▸ **ASSIGNMENT**:
Everything from the line with "480> | x0.65 |" through the last line of the records below should be copied exactly, both ends included.

▸ **EXTRACTED RECORDS**:
-=-=-
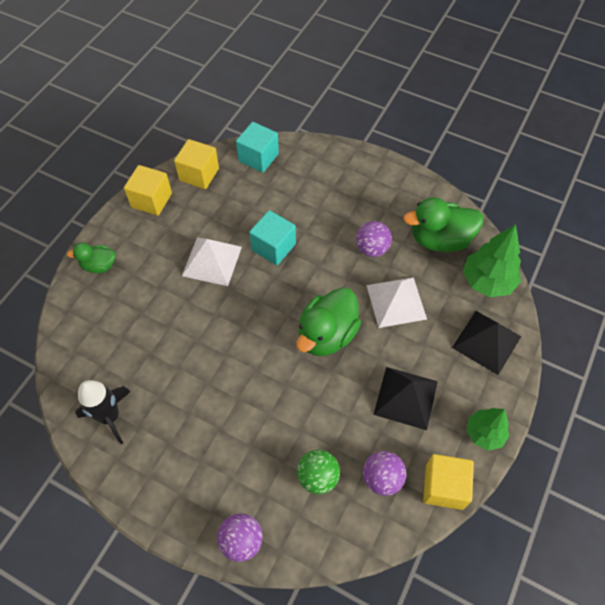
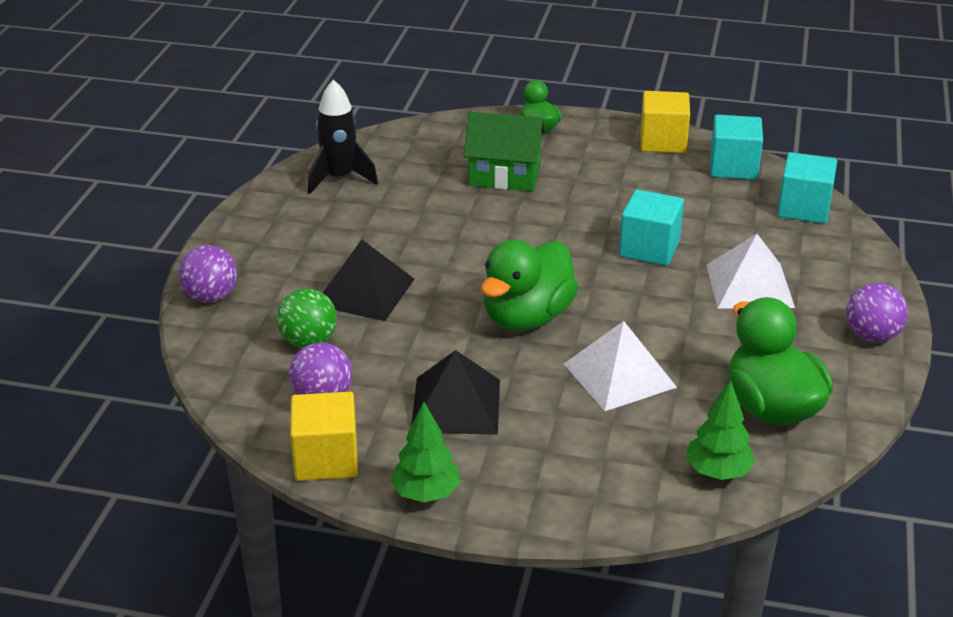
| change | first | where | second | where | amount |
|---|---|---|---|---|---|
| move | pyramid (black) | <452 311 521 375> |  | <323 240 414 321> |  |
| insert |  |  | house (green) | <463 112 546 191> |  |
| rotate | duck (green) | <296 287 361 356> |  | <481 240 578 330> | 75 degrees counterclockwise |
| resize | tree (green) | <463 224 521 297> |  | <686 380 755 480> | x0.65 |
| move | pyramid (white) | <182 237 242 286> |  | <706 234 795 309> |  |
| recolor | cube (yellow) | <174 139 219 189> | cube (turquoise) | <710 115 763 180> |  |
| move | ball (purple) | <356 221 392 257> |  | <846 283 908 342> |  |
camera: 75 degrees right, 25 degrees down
-=-=-
▸ **COMPLETED TASK**:
| resize | tree (green) | <463 224 521 297> |  | <686 380 755 480> | x0.65 |
| move | pyramid (white) | <182 237 242 286> |  | <706 234 795 309> |  |
| recolor | cube (yellow) | <174 139 219 189> | cube (turquoise) | <710 115 763 180> |  |
| move | ball (purple) | <356 221 392 257> |  | <846 283 908 342> |  |
camera: 75 degrees right, 25 degrees down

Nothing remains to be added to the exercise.